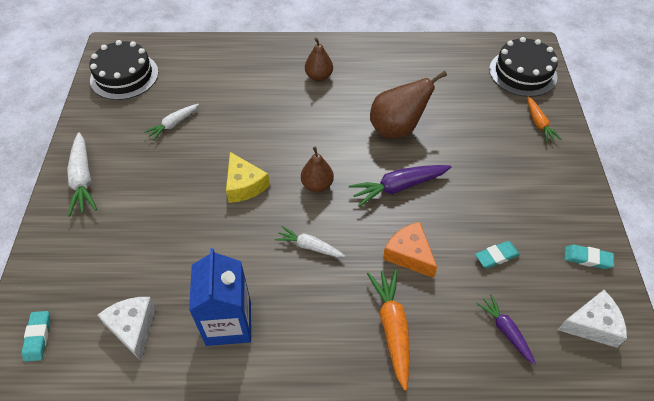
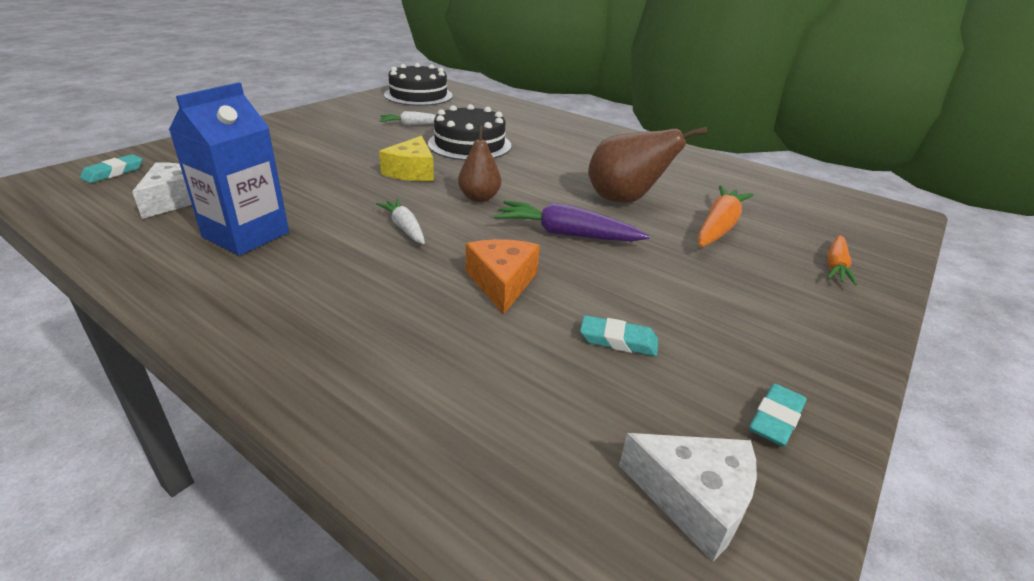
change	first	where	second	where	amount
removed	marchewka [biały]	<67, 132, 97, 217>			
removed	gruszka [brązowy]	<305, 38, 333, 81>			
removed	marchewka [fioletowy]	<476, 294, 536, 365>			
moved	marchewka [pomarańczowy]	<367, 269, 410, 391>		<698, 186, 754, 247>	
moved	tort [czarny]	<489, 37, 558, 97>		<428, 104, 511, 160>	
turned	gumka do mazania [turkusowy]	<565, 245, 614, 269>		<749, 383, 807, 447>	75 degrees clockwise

◆ TASK ITEM: The task requires that every line above be transcribed exactly, without the images.

◆ RESULT OF THIS EXERCISE:
change	first	where	second	where	amount
removed	marchewka [biały]	<67, 132, 97, 217>			
removed	gruszka [brązowy]	<305, 38, 333, 81>			
removed	marchewka [fioletowy]	<476, 294, 536, 365>			
moved	marchewka [pomarańczowy]	<367, 269, 410, 391>		<698, 186, 754, 247>	
moved	tort [czarny]	<489, 37, 558, 97>		<428, 104, 511, 160>	
turned	gumka do mazania [turkusowy]	<565, 245, 614, 269>		<749, 383, 807, 447>	75 degrees clockwise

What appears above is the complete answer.